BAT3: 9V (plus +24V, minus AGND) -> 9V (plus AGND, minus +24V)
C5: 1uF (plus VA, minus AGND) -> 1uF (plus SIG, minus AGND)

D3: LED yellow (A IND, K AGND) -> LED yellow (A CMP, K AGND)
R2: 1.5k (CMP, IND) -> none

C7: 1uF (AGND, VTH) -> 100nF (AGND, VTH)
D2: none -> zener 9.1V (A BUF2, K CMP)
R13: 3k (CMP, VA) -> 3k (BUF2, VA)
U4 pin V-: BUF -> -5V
----------------------------------------
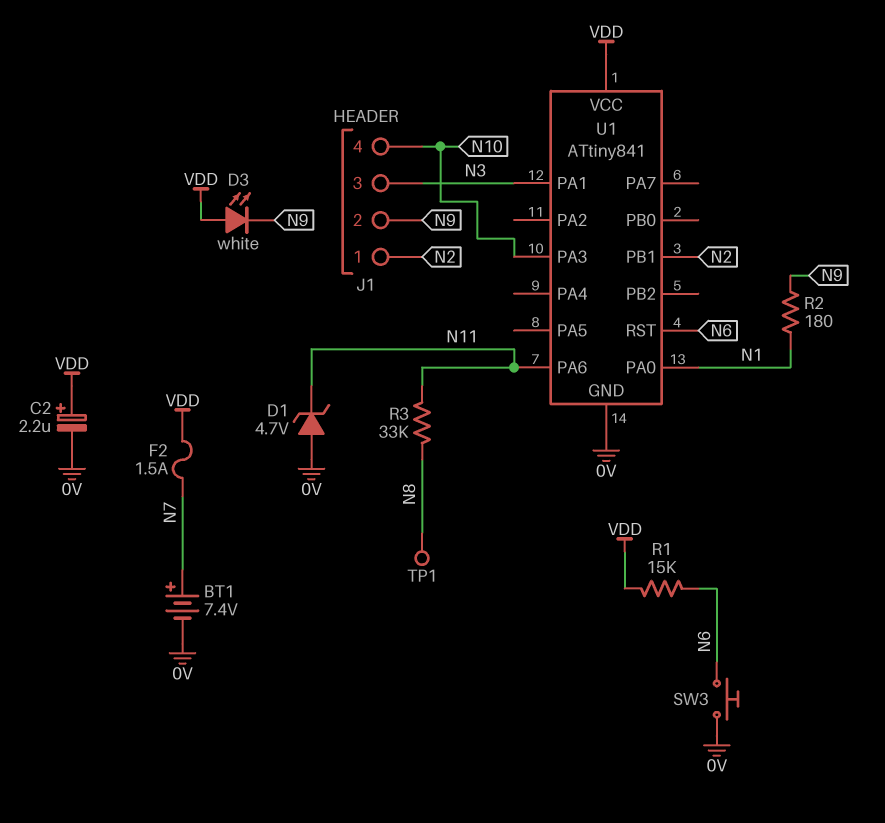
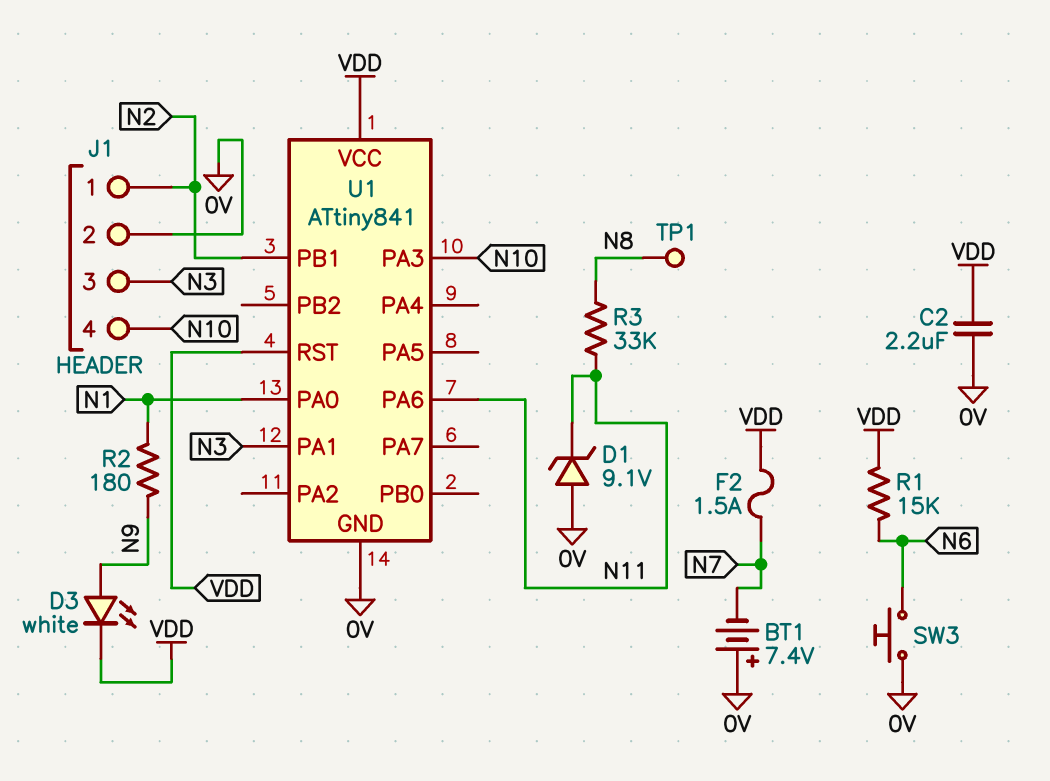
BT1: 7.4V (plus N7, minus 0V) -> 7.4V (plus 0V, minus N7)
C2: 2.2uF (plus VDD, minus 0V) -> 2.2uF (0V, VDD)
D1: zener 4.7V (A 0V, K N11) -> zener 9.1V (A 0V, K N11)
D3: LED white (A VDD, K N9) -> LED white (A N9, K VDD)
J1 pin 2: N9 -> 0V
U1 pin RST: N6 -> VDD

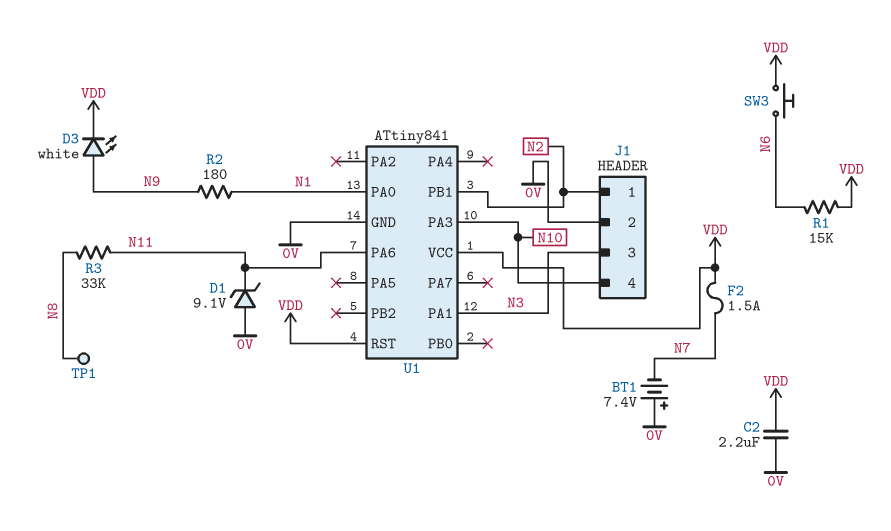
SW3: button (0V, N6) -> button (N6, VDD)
----------------------------------------
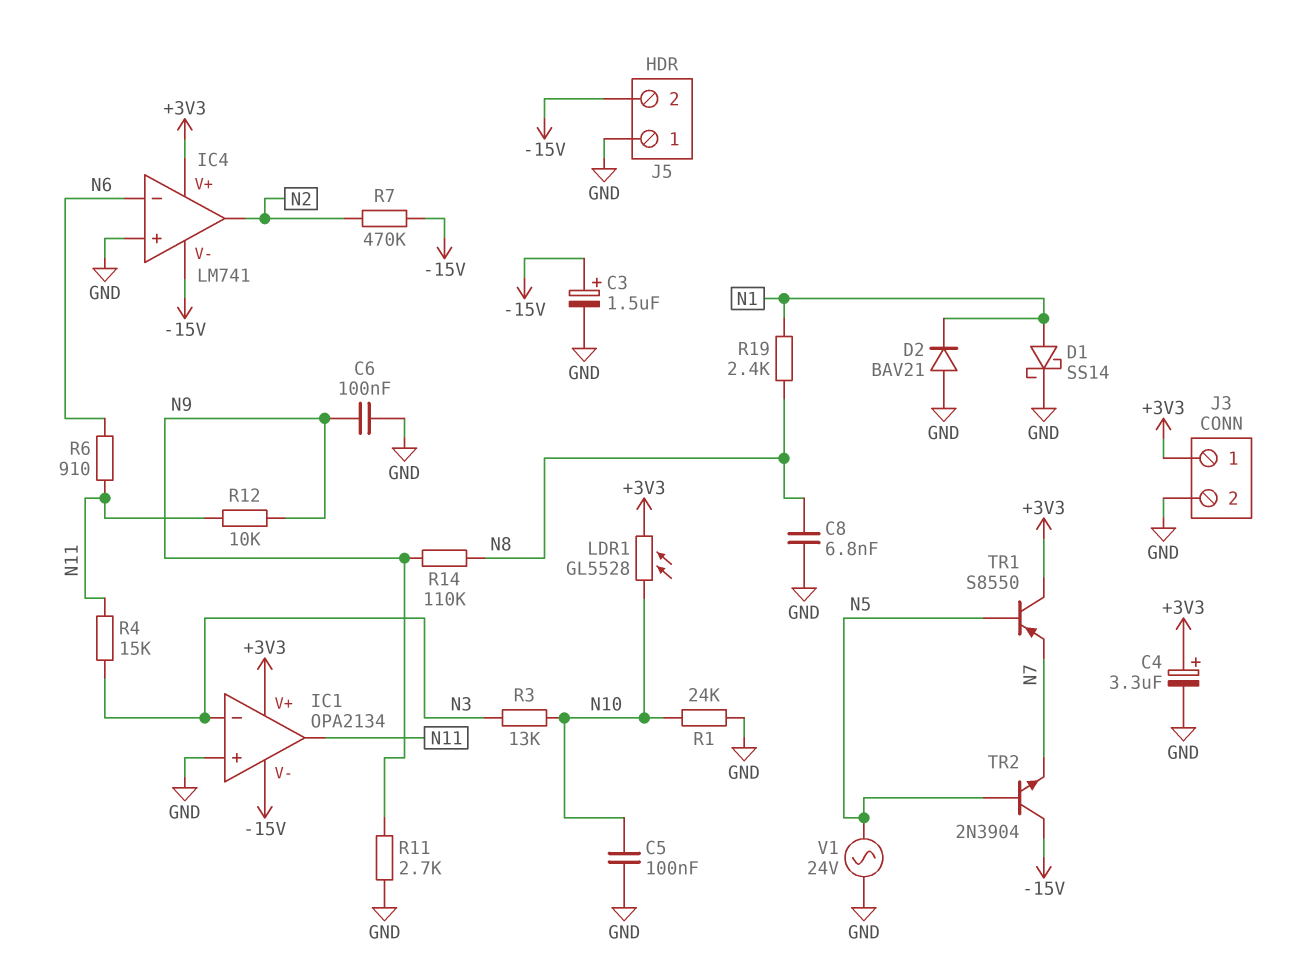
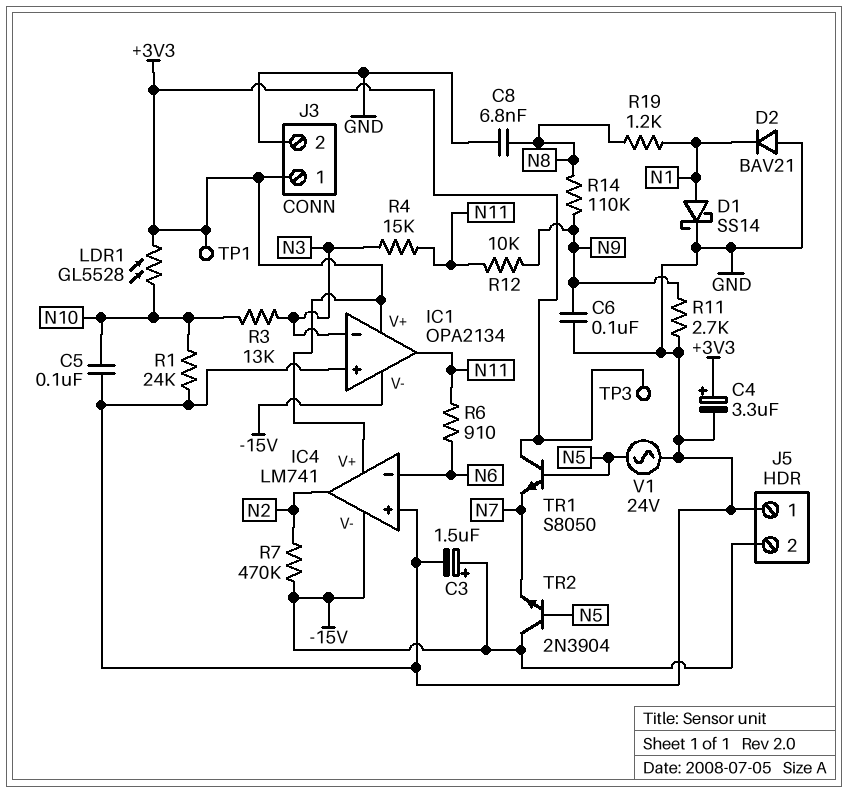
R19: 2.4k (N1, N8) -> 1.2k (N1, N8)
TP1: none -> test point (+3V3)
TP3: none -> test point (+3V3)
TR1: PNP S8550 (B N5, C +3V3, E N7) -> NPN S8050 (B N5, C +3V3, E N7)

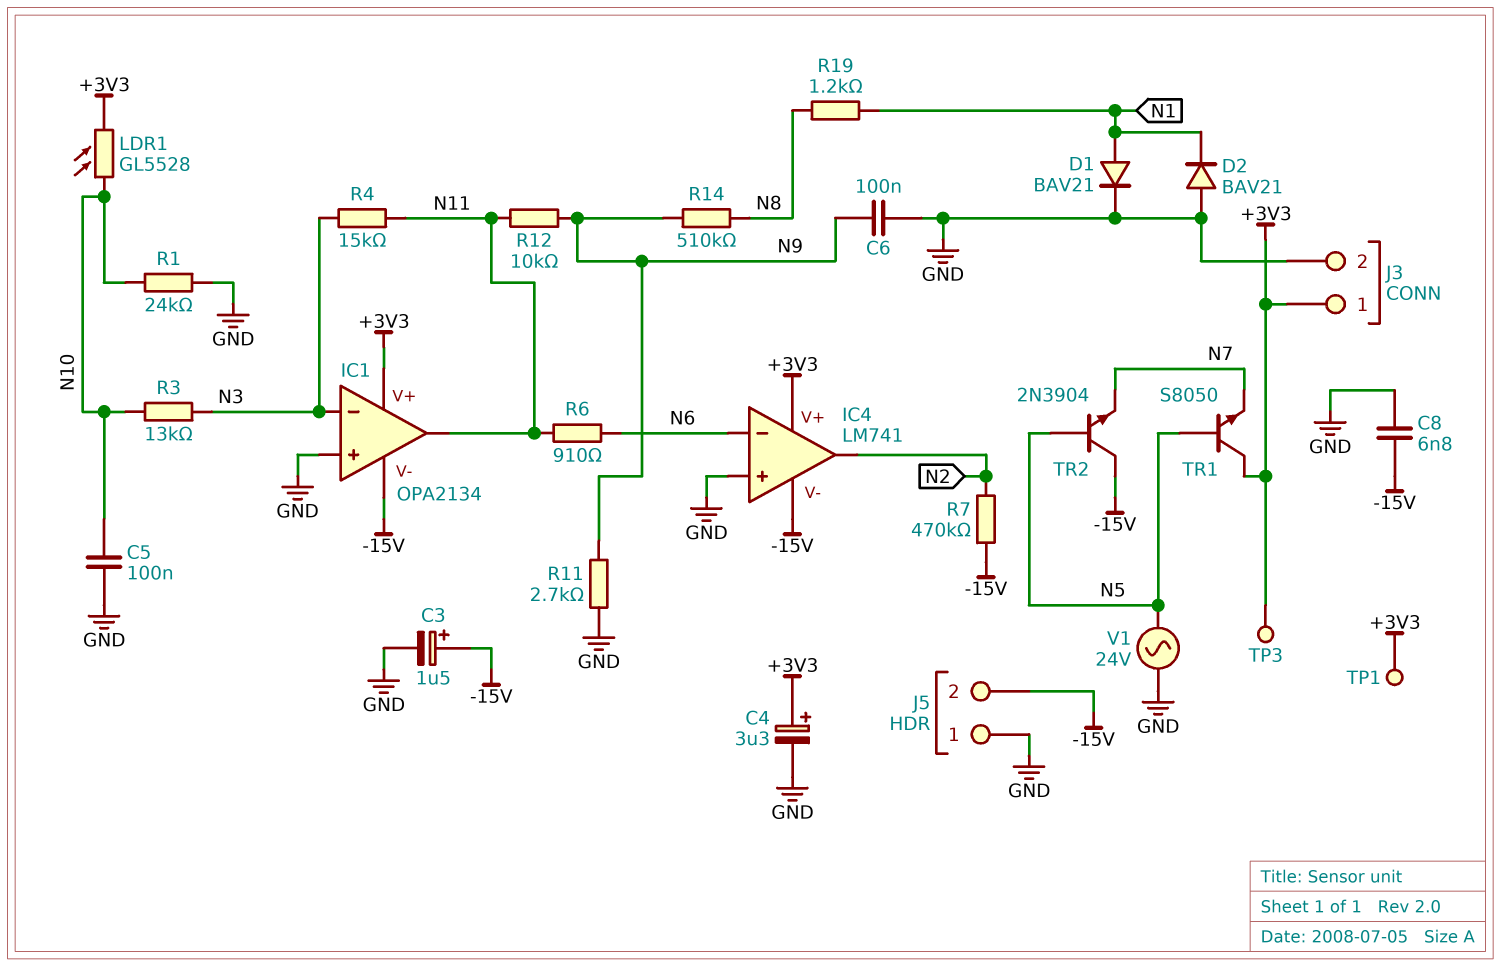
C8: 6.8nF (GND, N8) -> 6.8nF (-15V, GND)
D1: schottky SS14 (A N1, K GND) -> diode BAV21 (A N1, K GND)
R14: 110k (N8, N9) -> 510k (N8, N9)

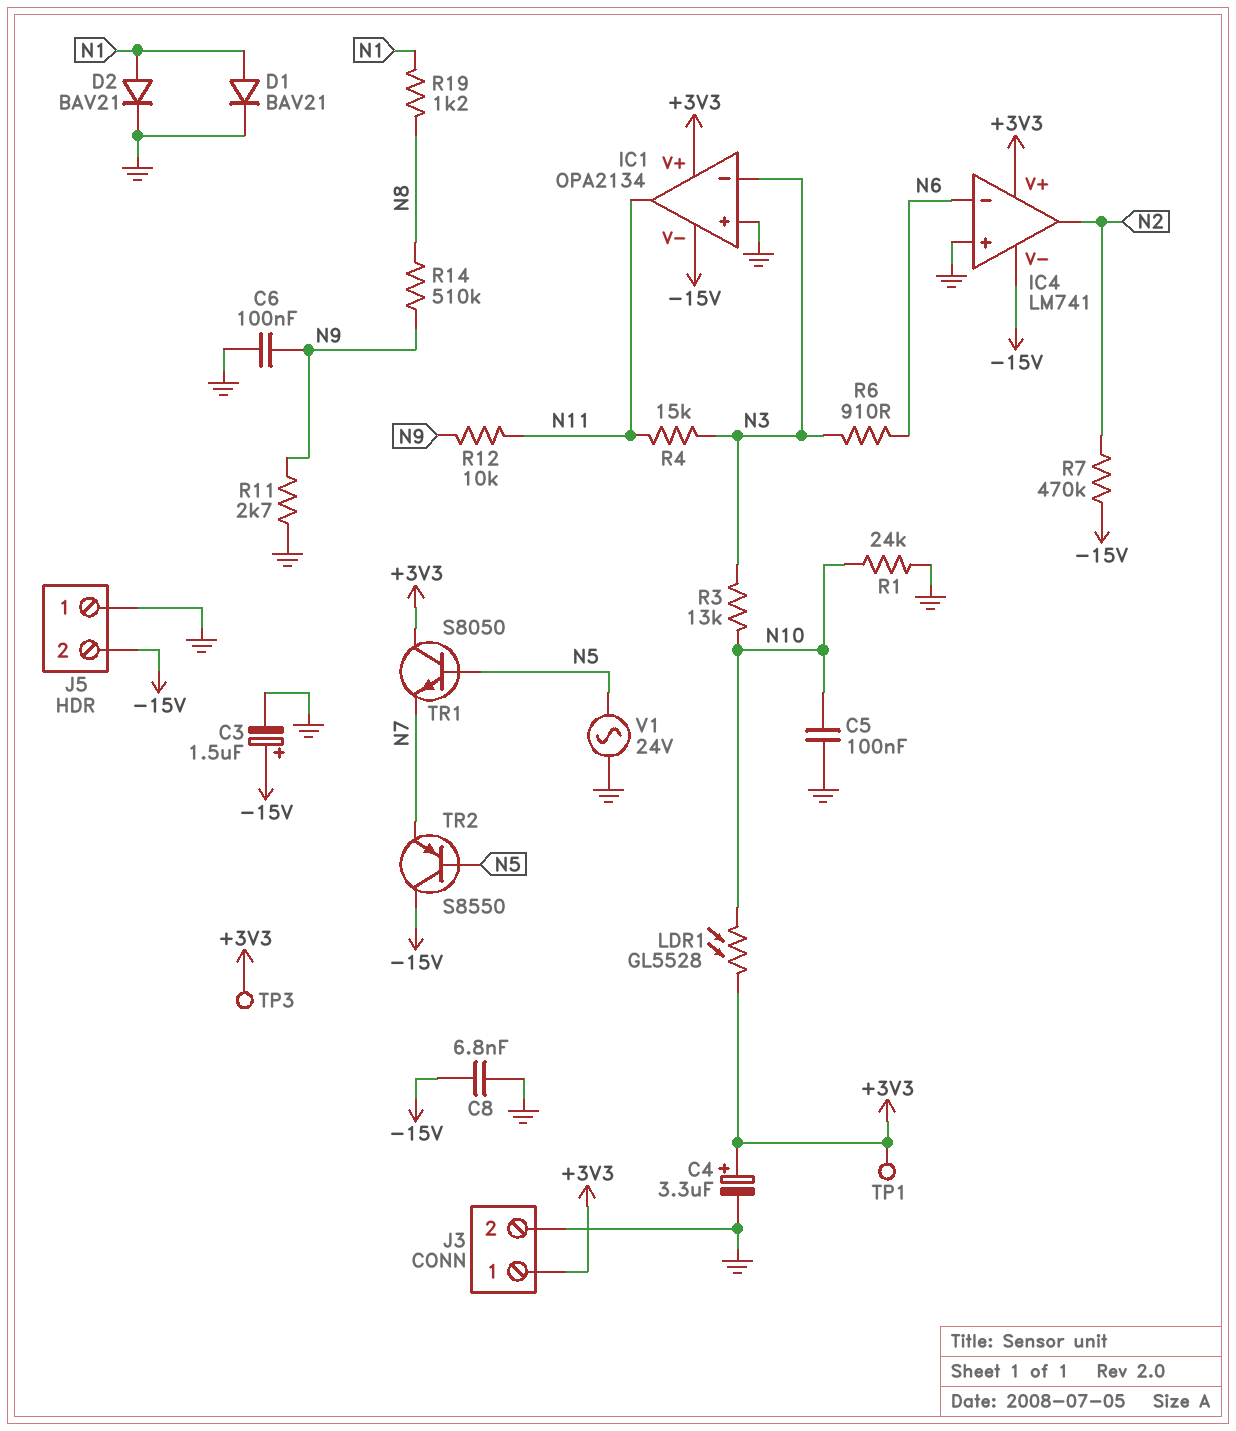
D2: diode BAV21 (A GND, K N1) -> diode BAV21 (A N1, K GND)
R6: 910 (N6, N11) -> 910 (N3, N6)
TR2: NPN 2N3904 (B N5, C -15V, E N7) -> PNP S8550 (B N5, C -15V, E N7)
----------------------------------------
- **EXERCISE BRIEF**: Above are the entries. Output exactly the lines beginning with the line that has "BAT3: 9V (plus" and ending with the line that has "U4 pin V-: BUF -> -5V".

- **OUTPUT OF THE EXERCISE**:
BAT3: 9V (plus +24V, minus AGND) -> 9V (plus AGND, minus +24V)
C5: 1uF (plus VA, minus AGND) -> 1uF (plus SIG, minus AGND)

D3: LED yellow (A IND, K AGND) -> LED yellow (A CMP, K AGND)
R2: 1.5k (CMP, IND) -> none

C7: 1uF (AGND, VTH) -> 100nF (AGND, VTH)
D2: none -> zener 9.1V (A BUF2, K CMP)
R13: 3k (CMP, VA) -> 3k (BUF2, VA)
U4 pin V-: BUF -> -5V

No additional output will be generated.